DESCRIPTION OF THE TASK →
Write out the entries exactly, leaving out every picture.

DATA SHOWN →
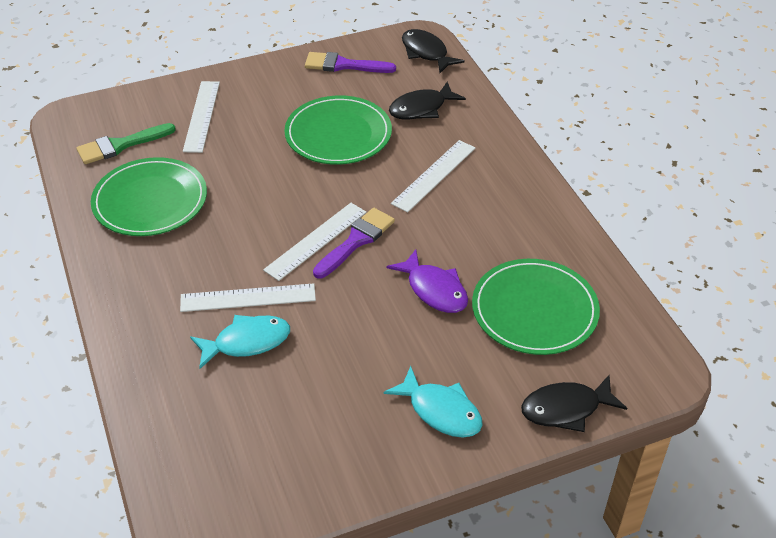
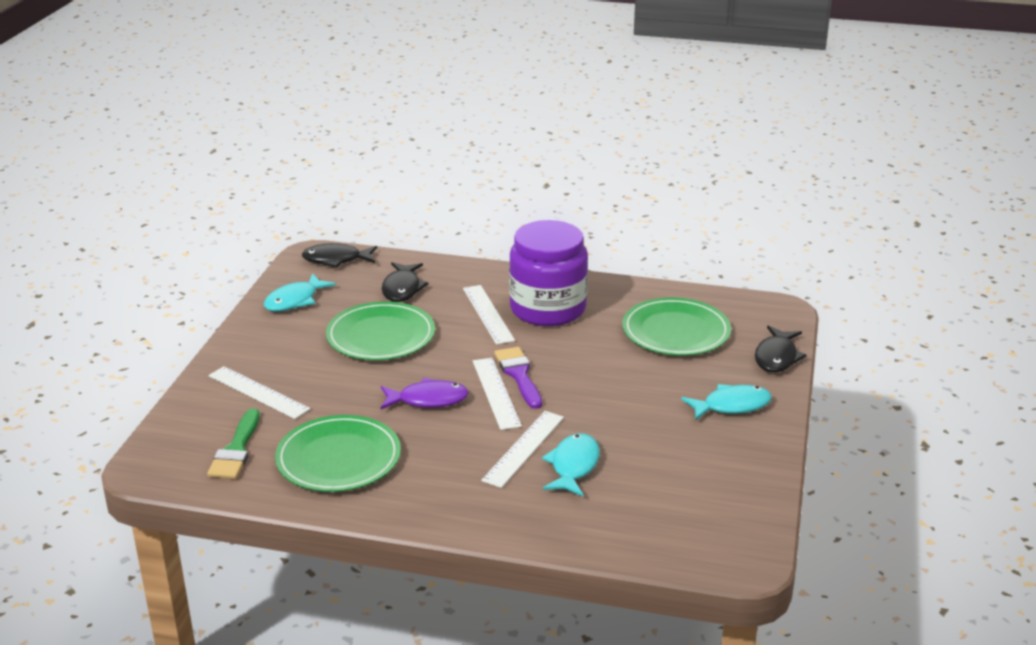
camera: 55 degrees left, 15 degrees down
(343, 65) = (295, 300): purple brush -> turquoise fish
(434, 290) = (611, 362): purple fish -> purple fish (428, 400)
(482, 206) = (548, 309): none -> purple jar

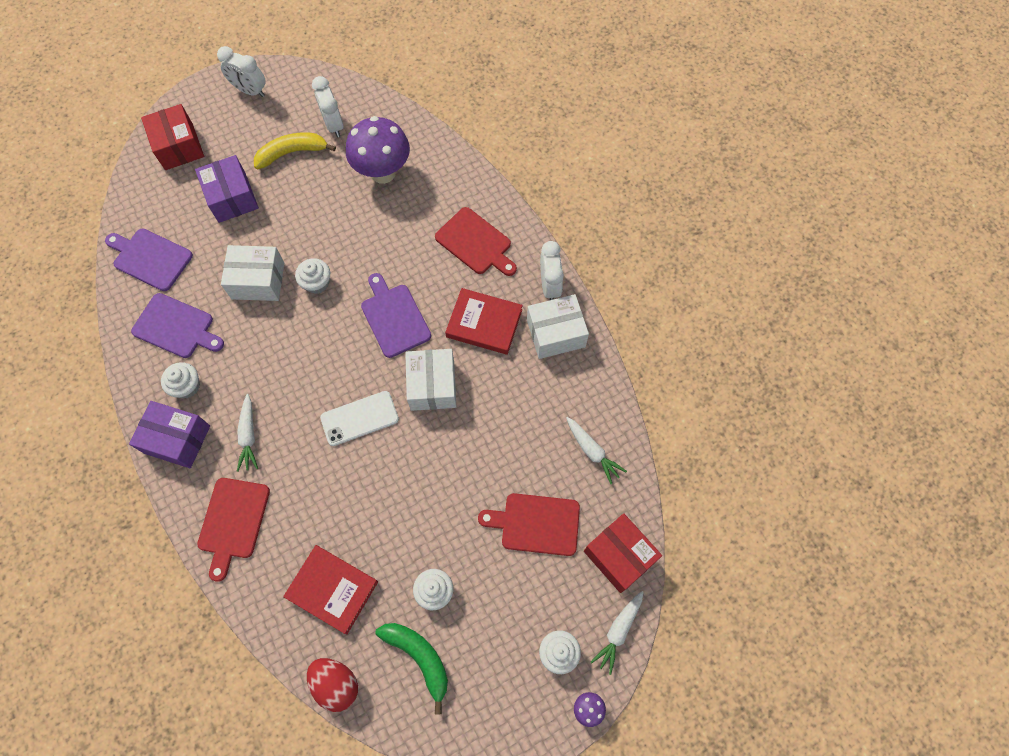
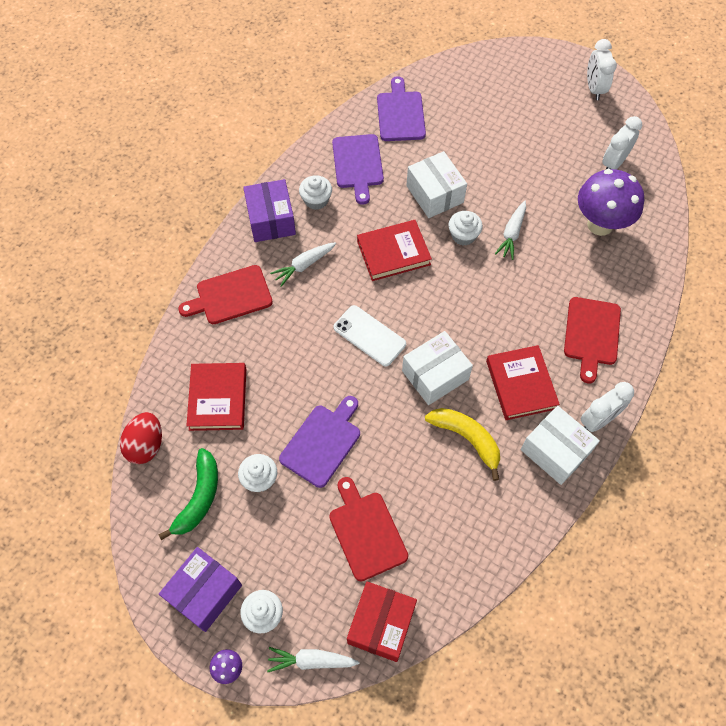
camera: 60 degrees right, 5 degrees down
(179, 146) = (506, 74): red box -> none
(232, 198) = (491, 134): purple box -> purple box (204, 592)
(292, 153) = (563, 150): yellow banana -> yellow banana (467, 438)
(292, 350) = (393, 253): none -> red book
(394, 318) = (474, 310): purple cutting board -> purple cutting board (322, 442)
(592, 451) = (464, 546): white carrot -> white carrot (512, 234)

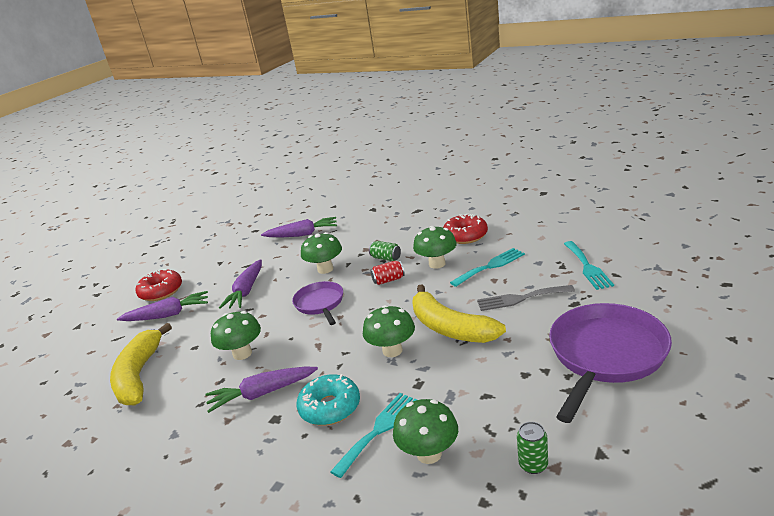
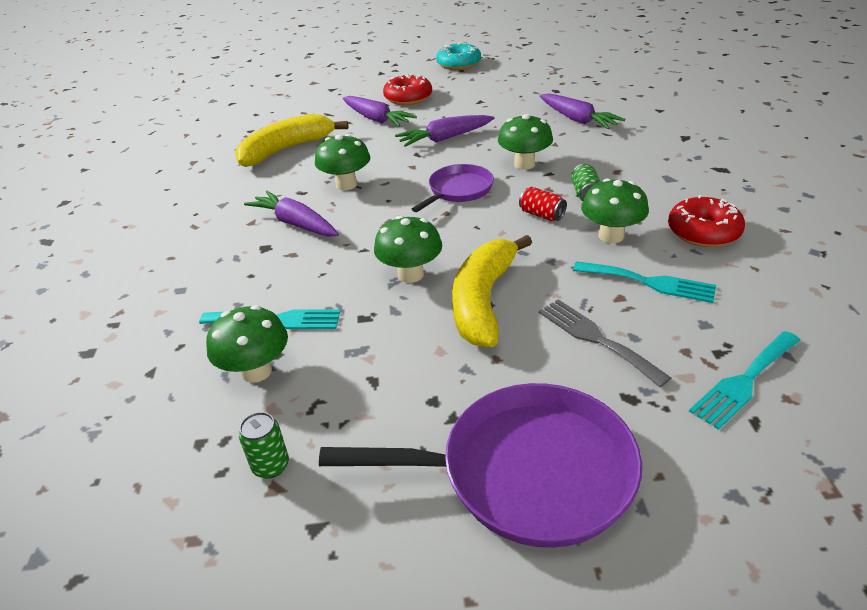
camera: 55 degrees right, 10 degrees up
(330, 407) = (296, 273): turquoise donut -> turquoise donut (458, 64)

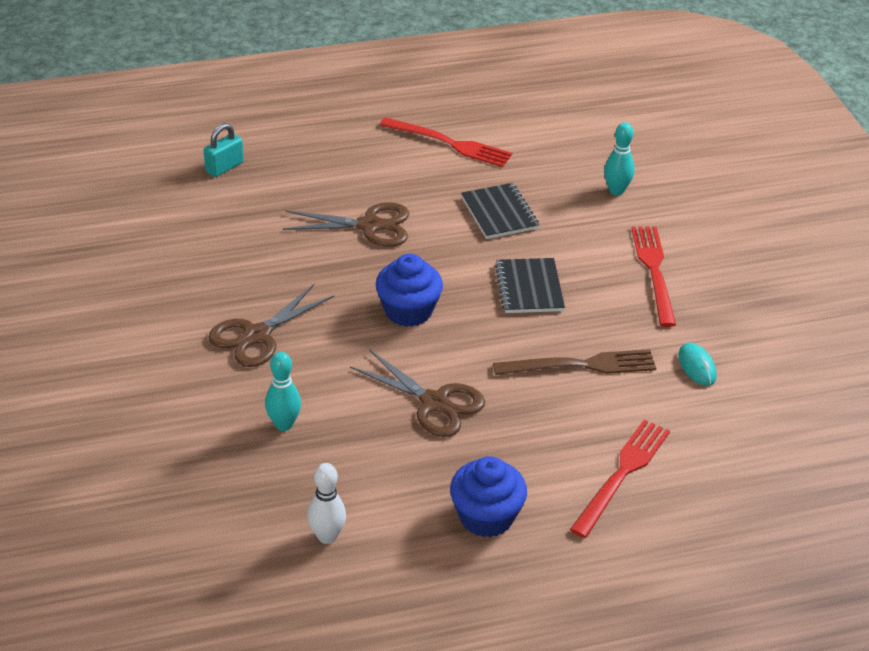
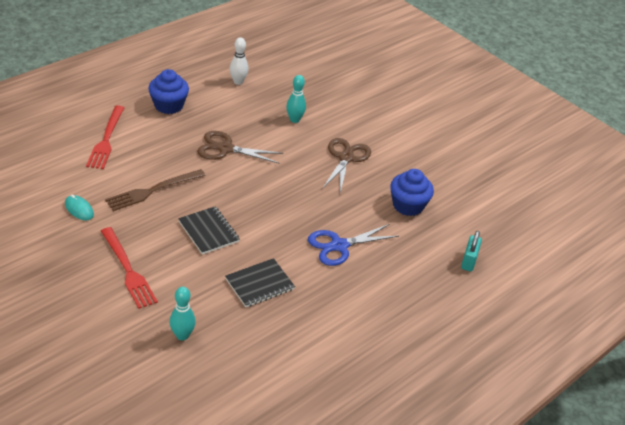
camera: 150 degrees right, 0 degrees up
(369, 225) = (339, 246): brown scissors -> blue scissors
(408, 311) = (274, 195): blue cupcake -> blue cupcake (408, 205)
(450, 143) = (335, 339): red fork -> none
(499, 213) = (259, 284): black notebook -> black notebook turned 75 degrees counterclockwise

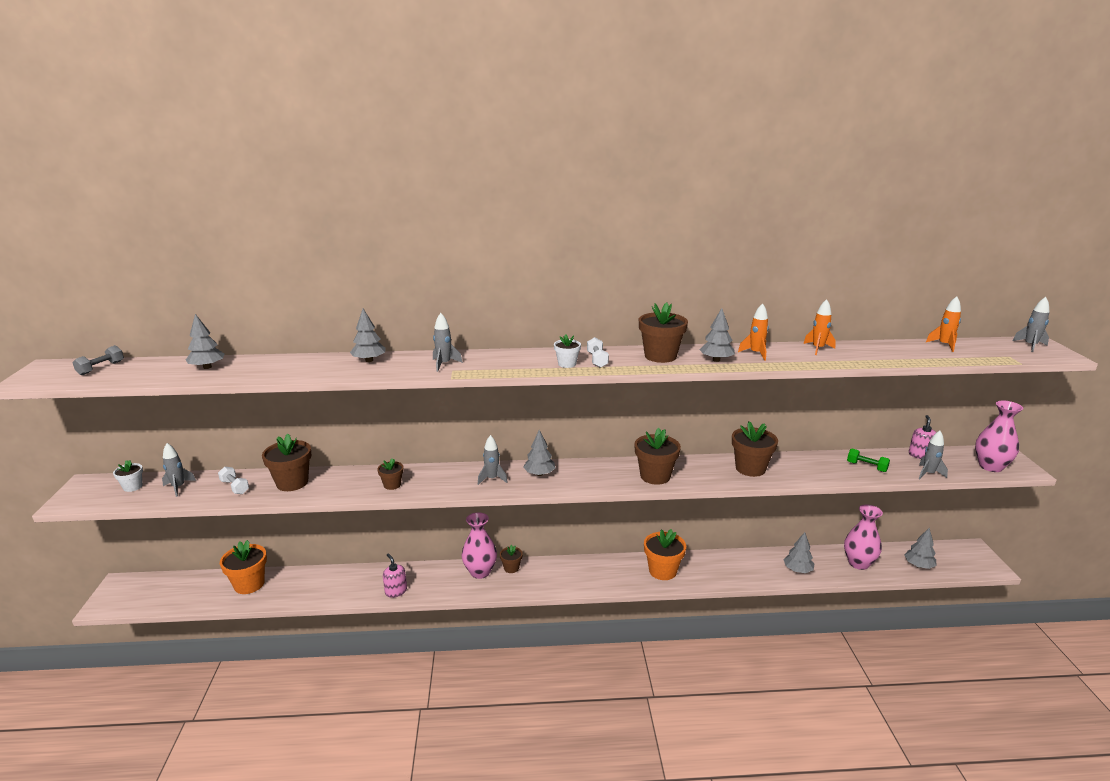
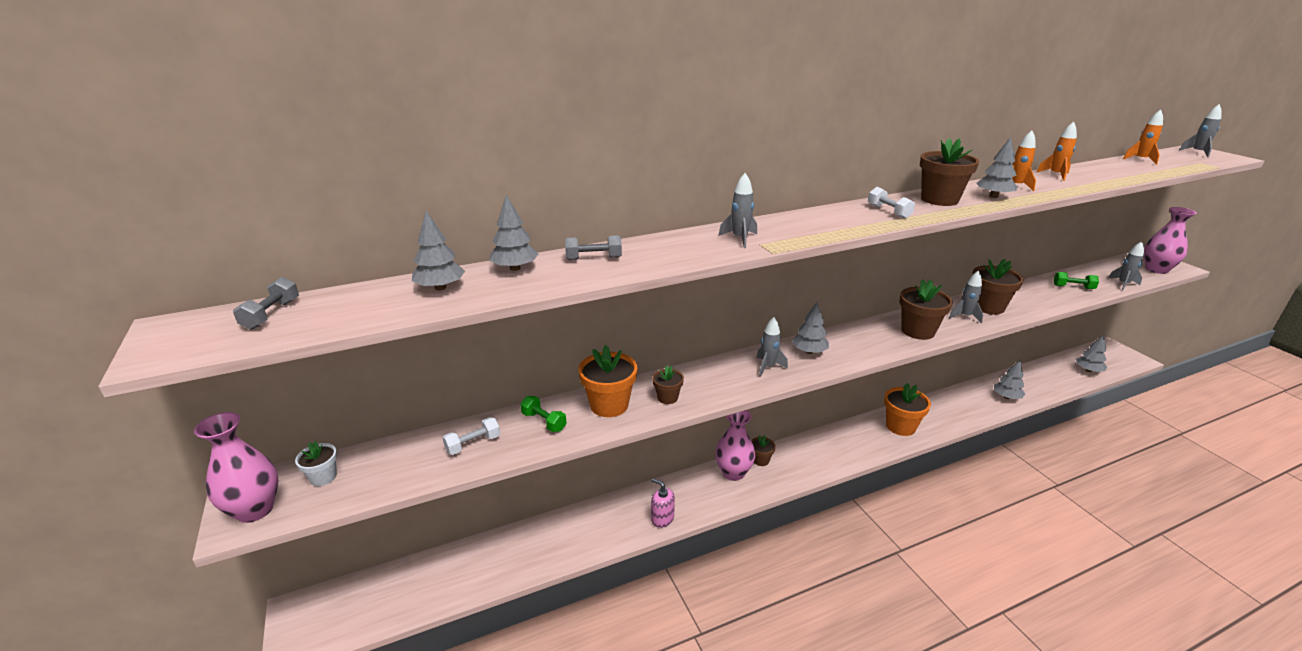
camera: 20 degrees left, 5 degrees up
(178, 487) = (393, 462): grey rocket -> grey rocket (965, 316)
(234, 487) = (473, 444): white dumbbell -> white dumbbell turned 60 degrees counterclockwise
(249, 584) = (480, 559): orange flower pot -> orange flower pot (609, 405)
(292, 483) = (544, 421): brown flower pot -> green dumbbell
(324, 363) = (593, 258): none -> grey dumbbell
(369, 360) = (645, 247): grey tree -> grey tree (515, 268)
(567, 364) = (866, 220): white flower pot -> none
(858, 563) = (1045, 379): pink vase -> pink vase (255, 510)
(920, 455) = (1098, 269): pink soap dispenser -> none

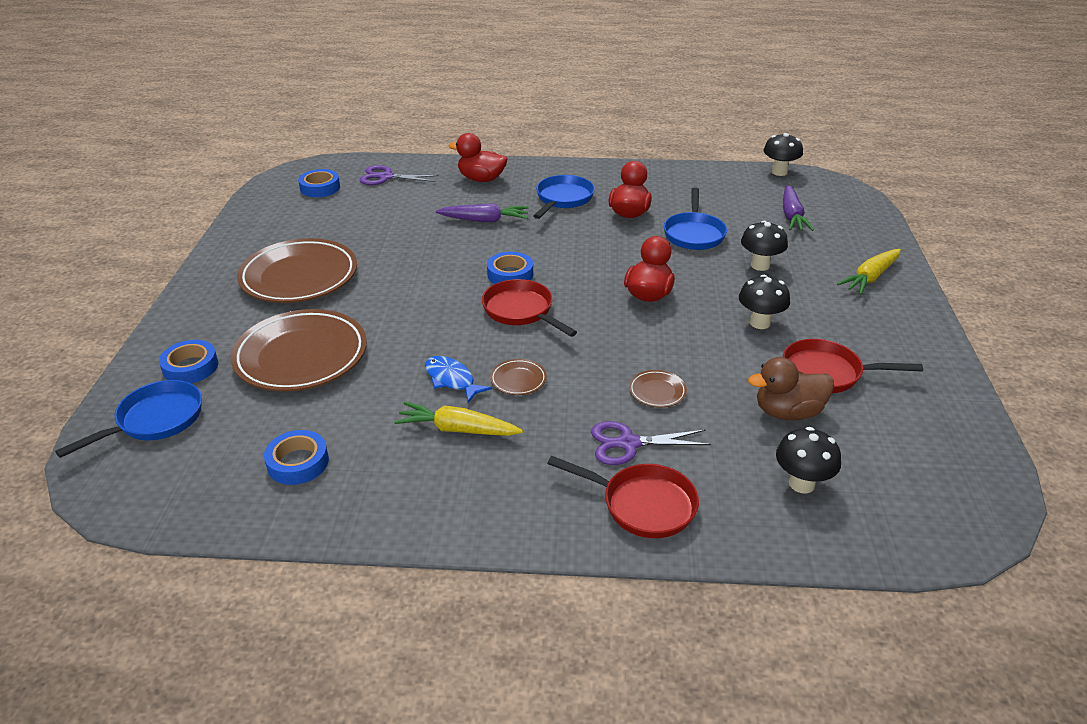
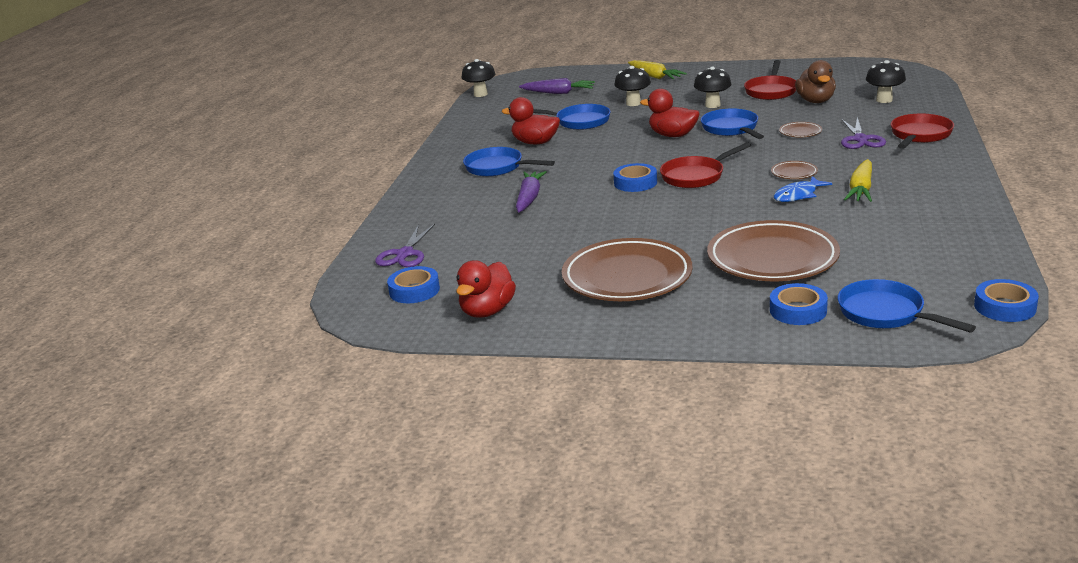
camera: 80 degrees left, 10 degrees down
(298, 462) = (920, 242): blue tape -> blue tape (1005, 307)
(481, 179) = (436, 204): red duck -> red duck (487, 311)
(670, 336) = (731, 129): none -> blue pan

EXPECTED OUTPUT →
camera: 55 degrees left, 15 degrees down
(343, 65) = (295, 300): purple brush -> turquoise fish
(434, 290) = (611, 362): purple fish -> purple fish (428, 400)
(482, 206) = (548, 309): none -> purple jar

camera: 60 degrees right, 5 degrees down
(179, 146) = (506, 74): red box -> none
(232, 198) = (491, 134): purple box -> purple box (204, 592)
(292, 153) = (563, 150): yellow banana -> yellow banana (467, 438)
(292, 350) = (393, 253): none -> red book
(394, 318) = (474, 310): purple cutting board -> purple cutting board (322, 442)
(592, 451) = (464, 546): white carrot -> white carrot (512, 234)

camera: 55 degrees right, 10 degrees up
(330, 407) = (296, 273): turquoise donut -> turquoise donut (458, 64)

camera: 150 degrees right, 0 degrees up
(369, 225) = (339, 246): brown scissors -> blue scissors
(408, 311) = (274, 195): blue cupcake -> blue cupcake (408, 205)
(450, 143) = (335, 339): red fork -> none
(499, 213) = (259, 284): black notebook -> black notebook turned 75 degrees counterclockwise

camera: 20 degrees left, 5 degrees up
(178, 487) = (393, 462): grey rocket -> grey rocket (965, 316)
(234, 487) = (473, 444): white dumbbell -> white dumbbell turned 60 degrees counterclockwise
(249, 584) = (480, 559): orange flower pot -> orange flower pot (609, 405)
(292, 483) = (544, 421): brown flower pot -> green dumbbell
(324, 363) = (593, 258): none -> grey dumbbell
(369, 360) = (645, 247): grey tree -> grey tree (515, 268)
(567, 364) = (866, 220): white flower pot -> none
(858, 563) = (1045, 379): pink vase -> pink vase (255, 510)
(920, 455) = (1098, 269): pink soap dispenser -> none

camera: 80 degrees left, 10 degrees down
(298, 462) = (920, 242): blue tape -> blue tape (1005, 307)
(481, 179) = (436, 204): red duck -> red duck (487, 311)
(670, 336) = (731, 129): none -> blue pan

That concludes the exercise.